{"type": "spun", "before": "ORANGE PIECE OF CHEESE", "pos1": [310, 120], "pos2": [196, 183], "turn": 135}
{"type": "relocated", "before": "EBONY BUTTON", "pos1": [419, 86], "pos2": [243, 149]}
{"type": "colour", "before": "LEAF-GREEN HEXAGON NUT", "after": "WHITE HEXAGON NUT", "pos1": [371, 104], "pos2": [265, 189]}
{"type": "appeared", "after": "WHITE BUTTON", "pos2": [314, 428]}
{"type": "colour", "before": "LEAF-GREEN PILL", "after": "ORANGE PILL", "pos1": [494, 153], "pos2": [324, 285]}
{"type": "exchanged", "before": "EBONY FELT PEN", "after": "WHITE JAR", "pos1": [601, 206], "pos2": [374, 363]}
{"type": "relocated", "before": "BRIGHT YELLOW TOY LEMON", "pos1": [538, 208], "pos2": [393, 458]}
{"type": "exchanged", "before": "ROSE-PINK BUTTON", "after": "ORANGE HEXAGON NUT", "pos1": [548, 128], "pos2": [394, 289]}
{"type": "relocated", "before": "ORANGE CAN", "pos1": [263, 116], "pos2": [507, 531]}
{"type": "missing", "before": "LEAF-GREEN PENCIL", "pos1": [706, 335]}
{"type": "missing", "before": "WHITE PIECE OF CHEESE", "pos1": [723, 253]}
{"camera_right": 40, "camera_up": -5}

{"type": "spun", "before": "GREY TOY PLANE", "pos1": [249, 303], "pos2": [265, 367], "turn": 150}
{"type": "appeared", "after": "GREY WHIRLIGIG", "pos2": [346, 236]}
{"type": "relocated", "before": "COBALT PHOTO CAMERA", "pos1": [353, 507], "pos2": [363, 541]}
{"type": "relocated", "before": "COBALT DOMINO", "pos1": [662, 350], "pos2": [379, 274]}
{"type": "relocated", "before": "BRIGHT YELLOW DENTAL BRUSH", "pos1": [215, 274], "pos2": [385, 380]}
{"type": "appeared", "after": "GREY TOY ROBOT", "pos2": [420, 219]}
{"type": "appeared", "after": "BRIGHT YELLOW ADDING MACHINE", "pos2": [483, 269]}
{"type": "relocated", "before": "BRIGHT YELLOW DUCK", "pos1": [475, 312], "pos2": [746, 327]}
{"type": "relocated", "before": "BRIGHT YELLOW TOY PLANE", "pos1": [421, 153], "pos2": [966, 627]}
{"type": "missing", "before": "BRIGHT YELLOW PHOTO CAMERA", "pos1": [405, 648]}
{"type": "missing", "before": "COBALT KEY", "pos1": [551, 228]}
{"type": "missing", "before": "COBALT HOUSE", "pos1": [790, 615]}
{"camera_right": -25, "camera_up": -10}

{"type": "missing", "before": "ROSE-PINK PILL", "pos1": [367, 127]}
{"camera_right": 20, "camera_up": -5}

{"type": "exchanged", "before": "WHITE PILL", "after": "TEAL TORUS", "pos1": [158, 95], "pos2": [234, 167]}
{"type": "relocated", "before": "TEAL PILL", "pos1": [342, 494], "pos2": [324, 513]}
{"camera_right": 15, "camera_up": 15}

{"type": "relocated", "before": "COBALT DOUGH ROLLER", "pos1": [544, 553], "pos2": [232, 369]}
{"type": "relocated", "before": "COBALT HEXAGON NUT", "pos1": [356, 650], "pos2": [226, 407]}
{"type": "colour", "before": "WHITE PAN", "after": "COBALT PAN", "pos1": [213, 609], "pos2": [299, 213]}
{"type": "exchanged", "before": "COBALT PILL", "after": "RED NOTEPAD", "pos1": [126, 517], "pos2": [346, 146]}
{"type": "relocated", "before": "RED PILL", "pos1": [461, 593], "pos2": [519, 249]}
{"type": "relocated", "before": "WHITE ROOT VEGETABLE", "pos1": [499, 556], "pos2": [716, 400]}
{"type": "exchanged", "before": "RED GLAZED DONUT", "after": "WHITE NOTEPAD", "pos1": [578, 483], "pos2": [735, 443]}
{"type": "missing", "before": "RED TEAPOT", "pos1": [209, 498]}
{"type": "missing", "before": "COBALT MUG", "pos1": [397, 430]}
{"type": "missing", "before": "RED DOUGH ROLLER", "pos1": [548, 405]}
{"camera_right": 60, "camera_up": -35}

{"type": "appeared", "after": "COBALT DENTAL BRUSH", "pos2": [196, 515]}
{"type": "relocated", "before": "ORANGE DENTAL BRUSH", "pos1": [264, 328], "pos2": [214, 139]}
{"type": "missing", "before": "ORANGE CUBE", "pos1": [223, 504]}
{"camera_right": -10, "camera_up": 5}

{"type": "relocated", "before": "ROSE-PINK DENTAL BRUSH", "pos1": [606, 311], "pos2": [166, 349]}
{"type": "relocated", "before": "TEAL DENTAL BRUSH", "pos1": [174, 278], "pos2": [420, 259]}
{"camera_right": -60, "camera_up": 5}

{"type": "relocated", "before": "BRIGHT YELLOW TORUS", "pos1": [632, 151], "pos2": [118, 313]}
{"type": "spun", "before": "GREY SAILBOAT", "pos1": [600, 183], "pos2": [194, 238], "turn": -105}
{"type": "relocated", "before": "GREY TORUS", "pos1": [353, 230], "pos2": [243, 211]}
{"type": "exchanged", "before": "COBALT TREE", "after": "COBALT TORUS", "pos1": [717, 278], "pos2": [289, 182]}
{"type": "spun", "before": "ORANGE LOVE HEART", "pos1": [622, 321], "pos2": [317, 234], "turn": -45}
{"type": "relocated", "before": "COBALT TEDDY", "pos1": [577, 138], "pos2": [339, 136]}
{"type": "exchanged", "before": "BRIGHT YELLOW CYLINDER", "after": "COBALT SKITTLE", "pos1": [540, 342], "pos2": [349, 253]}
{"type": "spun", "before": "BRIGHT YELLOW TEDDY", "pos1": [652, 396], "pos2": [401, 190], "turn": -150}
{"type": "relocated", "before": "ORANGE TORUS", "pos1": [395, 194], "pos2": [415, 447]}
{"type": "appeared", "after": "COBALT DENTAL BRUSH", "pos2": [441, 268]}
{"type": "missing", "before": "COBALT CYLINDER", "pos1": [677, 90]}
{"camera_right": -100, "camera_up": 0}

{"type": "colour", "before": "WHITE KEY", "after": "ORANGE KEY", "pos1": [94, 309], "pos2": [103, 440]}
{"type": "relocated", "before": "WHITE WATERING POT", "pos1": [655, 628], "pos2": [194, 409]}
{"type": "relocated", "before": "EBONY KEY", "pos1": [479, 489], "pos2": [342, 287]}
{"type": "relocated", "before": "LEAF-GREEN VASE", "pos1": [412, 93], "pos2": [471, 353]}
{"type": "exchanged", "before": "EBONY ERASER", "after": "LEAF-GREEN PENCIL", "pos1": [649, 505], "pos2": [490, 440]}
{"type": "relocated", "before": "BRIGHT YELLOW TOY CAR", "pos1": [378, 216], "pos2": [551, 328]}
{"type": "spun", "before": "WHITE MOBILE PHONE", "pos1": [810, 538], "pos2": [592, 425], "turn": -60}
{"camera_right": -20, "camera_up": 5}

—————

Collect the complete line wherever the string "BUTTON" appears in the records.

{"type": "relocated", "before": "EBONY BUTTON", "pos1": [419, 86], "pos2": [243, 149]}
{"type": "appeared", "after": "WHITE BUTTON", "pos2": [314, 428]}
{"type": "exchanged", "before": "ROSE-PINK BUTTON", "after": "ORANGE HEXAGON NUT", "pos1": [548, 128], "pos2": [394, 289]}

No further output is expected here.